:: WORK INSTRUCTION ::
The number of lines holding the string "none" is all that is wanted; count them in the records below.

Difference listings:
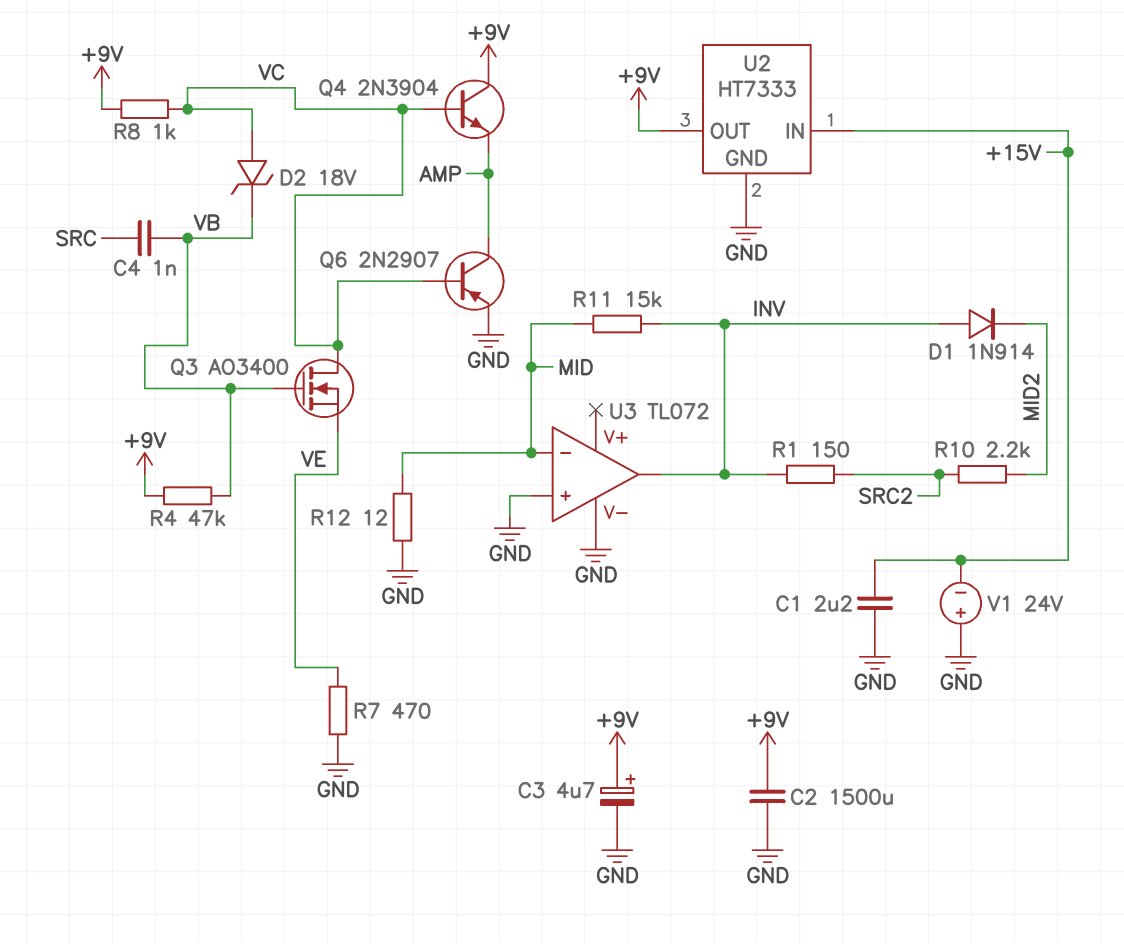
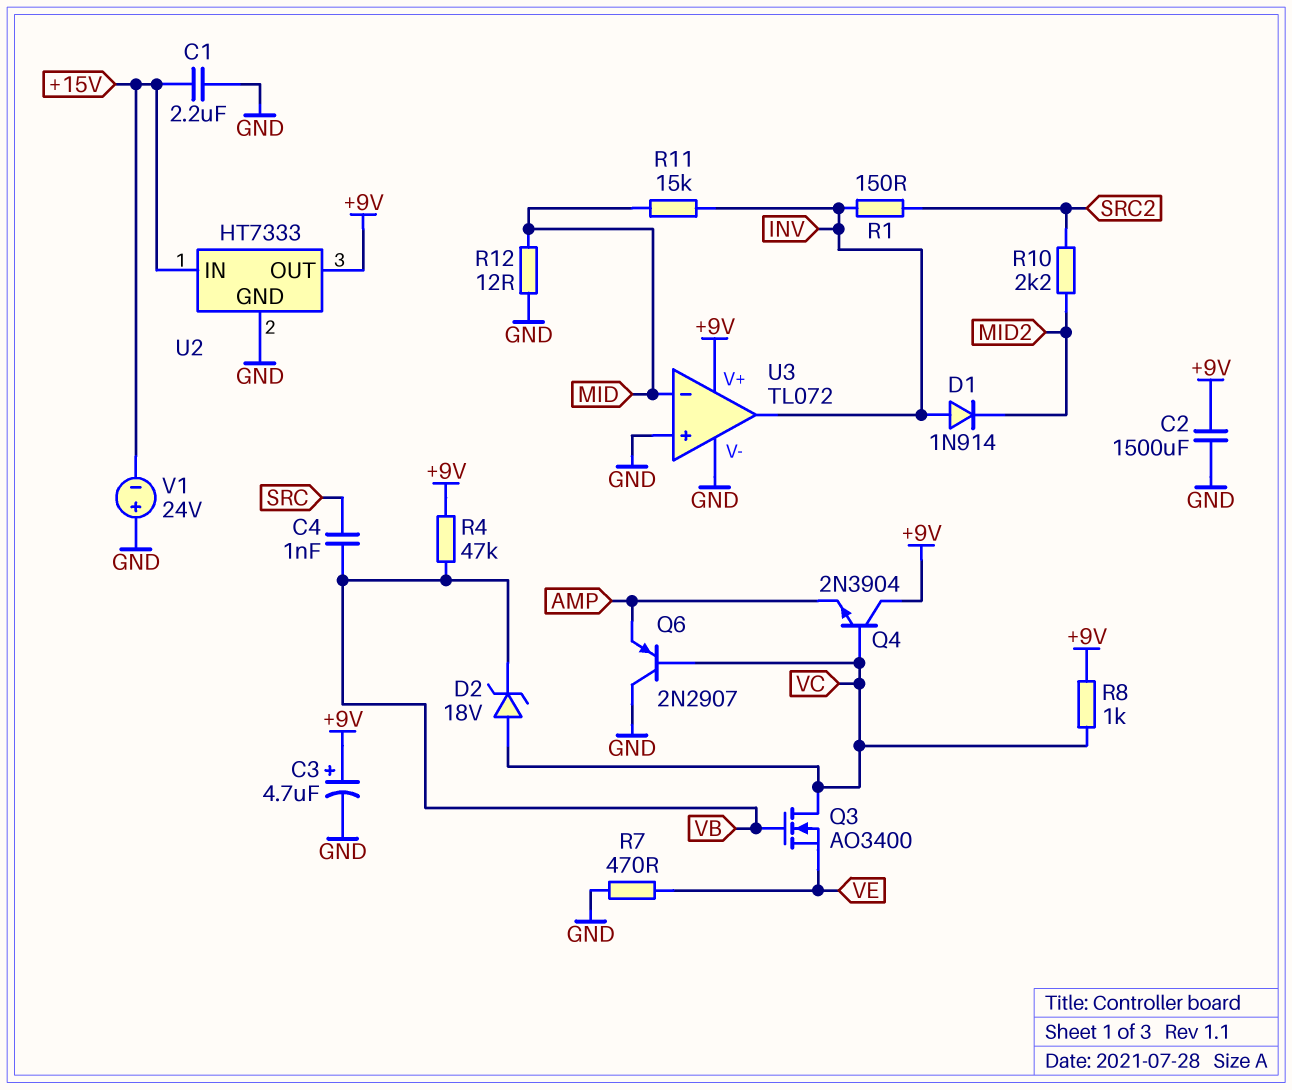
Q6: PNP 2N2907 (B VC, C AMP, E GND) -> PNP 2N2907 (B VC, C GND, E AMP)
U3 pin V+: none -> +9V

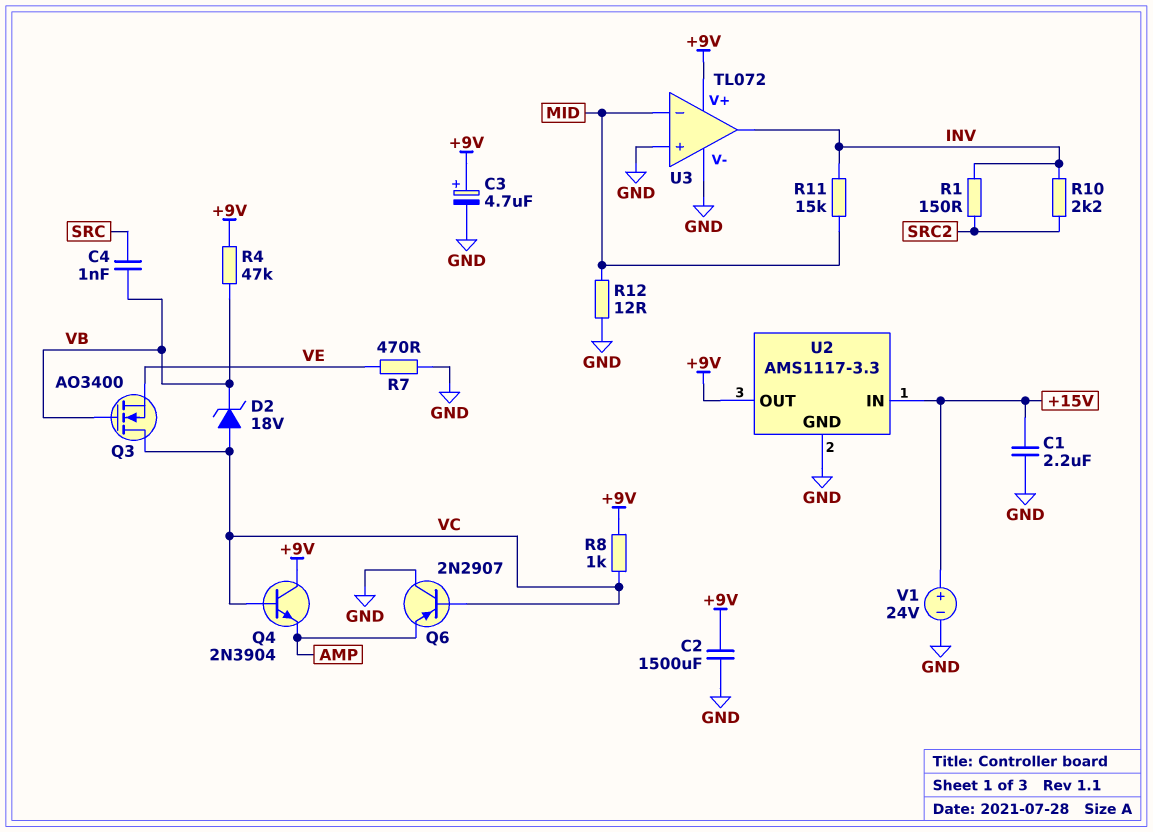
D1: diode 1N914 (A INV, K MID2) -> none
R10: 2.2k (MID2, SRC2) -> 2.2k (INV, SRC2)
U2: HT7333 -> AMS1117-3.3
V1: 24V (plus GND, minus +15V) -> 24V (plus +15V, minus GND)

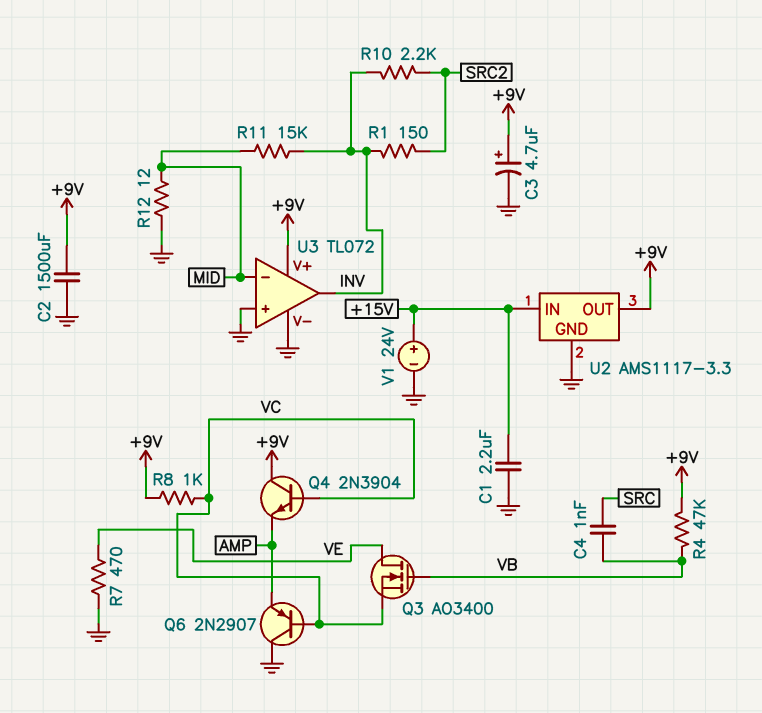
D2: zener 18V (A VC, K VB) -> none
Q3: NMOS AO3400 (G VB, D VC, S VE) -> NMOS AO3400 (G VB, D VE, S VC)

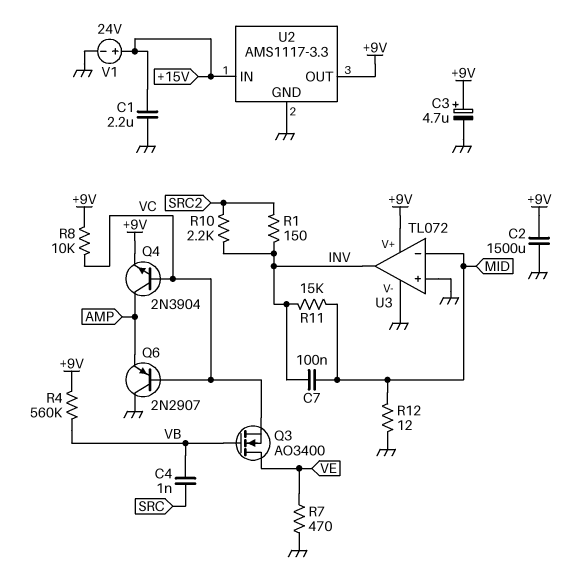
C7: none -> 100nF (INV, MID)
Q4: NPN 2N3904 (B VC, C +9V, E AMP) -> NPN 2N3904 (B VC, C AMP, E +9V)
R4: 47k (+9V, VB) -> 560k (+9V, VB)
R8: 1k (+9V, VC) -> 10k (+9V, VC)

:: SOLUTION TO THIS PROBLEM ::
4